* EXTRACTED DATA *
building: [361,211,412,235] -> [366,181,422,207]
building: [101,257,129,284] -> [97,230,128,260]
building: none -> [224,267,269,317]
...
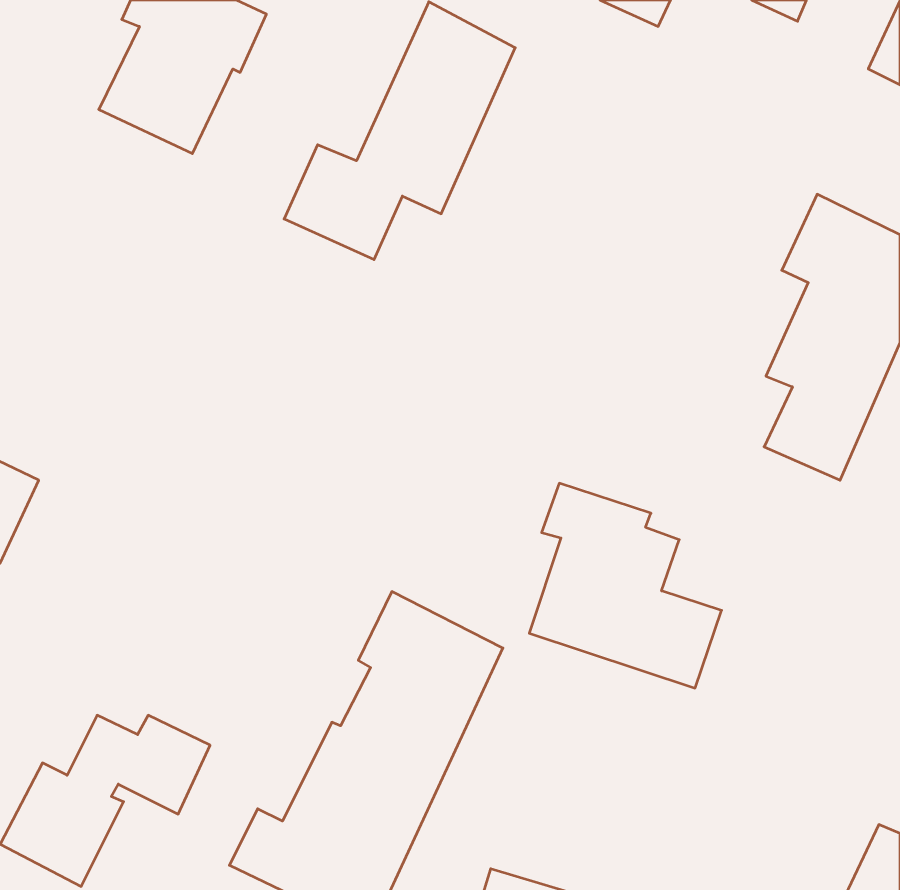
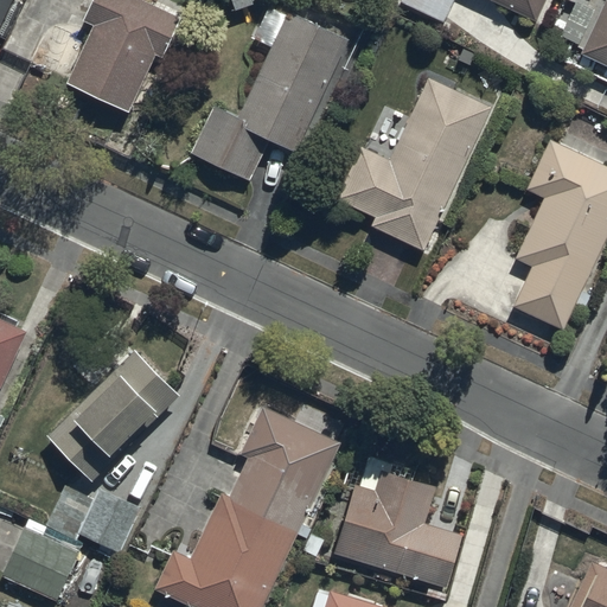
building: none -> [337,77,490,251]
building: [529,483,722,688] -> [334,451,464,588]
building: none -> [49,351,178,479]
* * *
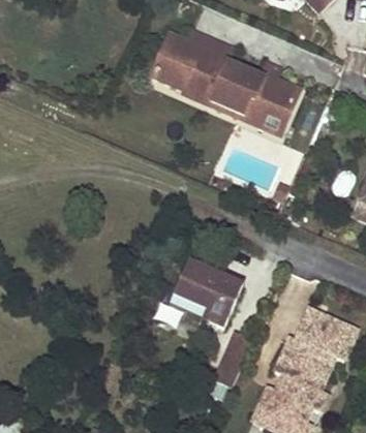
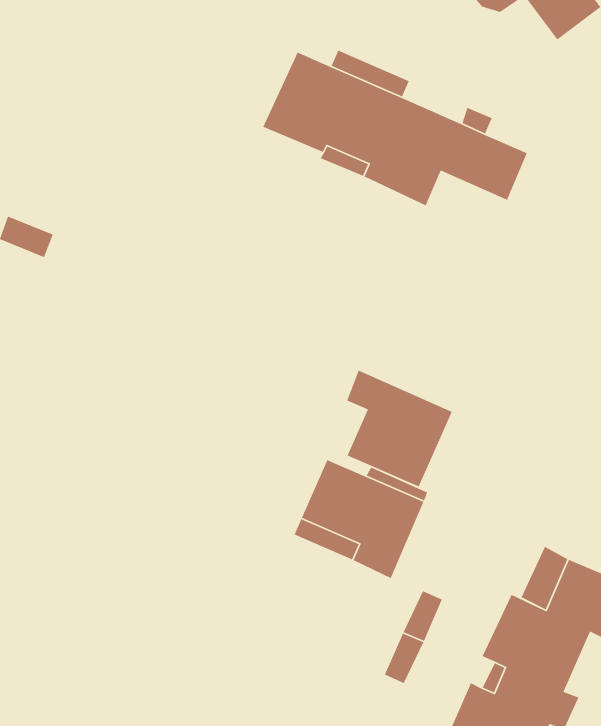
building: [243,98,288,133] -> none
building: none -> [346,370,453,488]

* TASK BRIEF *
After locating the line with "building: [361,211,412,235] ->" in the material above, return it and each line after it exactly, ending at the line with "building: none -> [224,267,269,317]".

* WRITTEN REPLY *
building: [361,211,412,235] -> [366,181,422,207]
building: [101,257,129,284] -> [97,230,128,260]
building: none -> [224,267,269,317]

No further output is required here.